* **Problem to work on**: All pictures are to be excluded when the data below is output verbatim.

Scene change data:
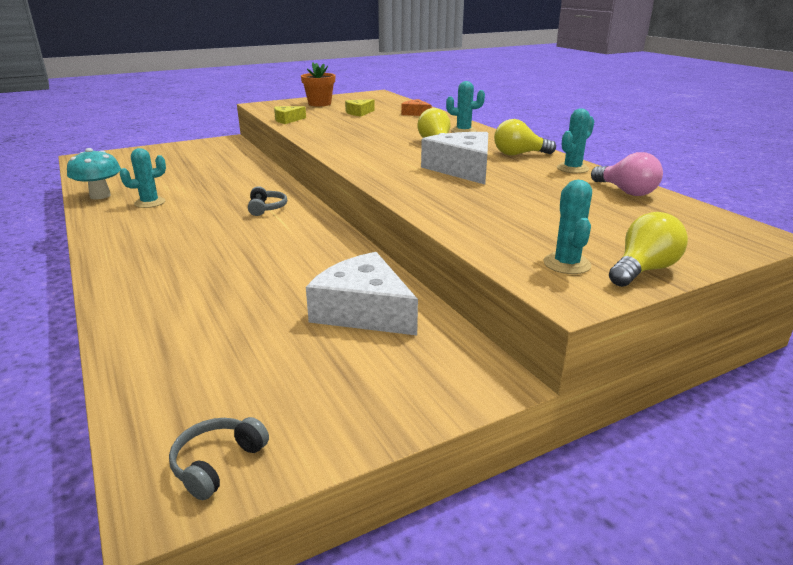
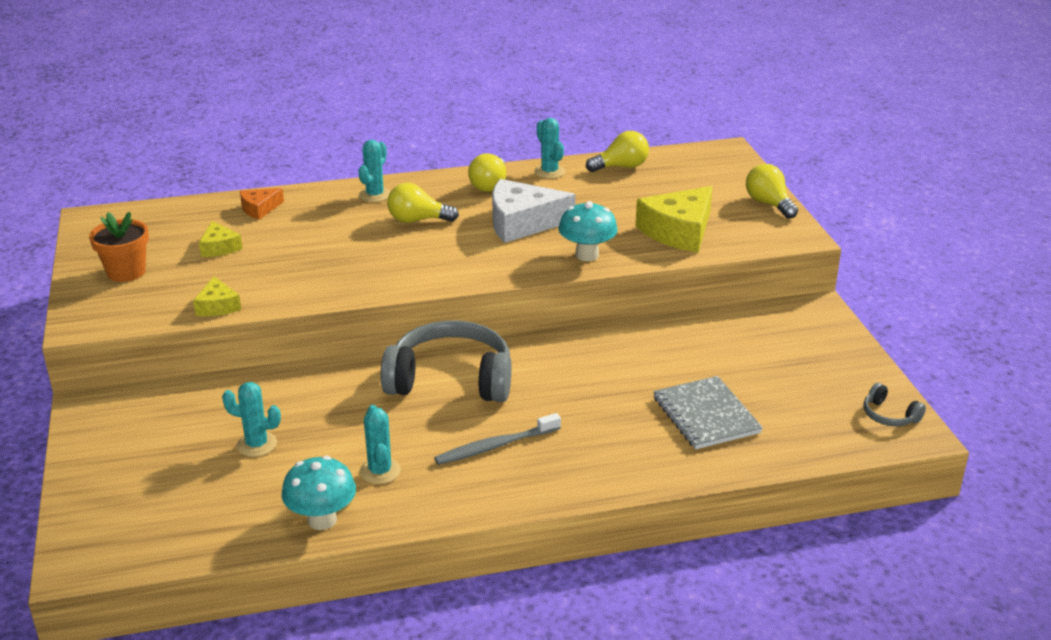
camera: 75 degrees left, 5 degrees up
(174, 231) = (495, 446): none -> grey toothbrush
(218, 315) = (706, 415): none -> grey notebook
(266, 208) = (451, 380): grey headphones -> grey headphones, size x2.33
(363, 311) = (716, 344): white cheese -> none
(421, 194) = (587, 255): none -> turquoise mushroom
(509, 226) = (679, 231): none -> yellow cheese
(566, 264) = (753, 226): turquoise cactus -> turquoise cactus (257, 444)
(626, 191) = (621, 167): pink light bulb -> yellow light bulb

* **Answer box**:
camera: 75 degrees left, 5 degrees up
(174, 231) = (495, 446): none -> grey toothbrush
(218, 315) = (706, 415): none -> grey notebook
(266, 208) = (451, 380): grey headphones -> grey headphones, size x2.33
(363, 311) = (716, 344): white cheese -> none
(421, 194) = (587, 255): none -> turquoise mushroom
(509, 226) = (679, 231): none -> yellow cheese
(566, 264) = (753, 226): turquoise cactus -> turquoise cactus (257, 444)
(626, 191) = (621, 167): pink light bulb -> yellow light bulb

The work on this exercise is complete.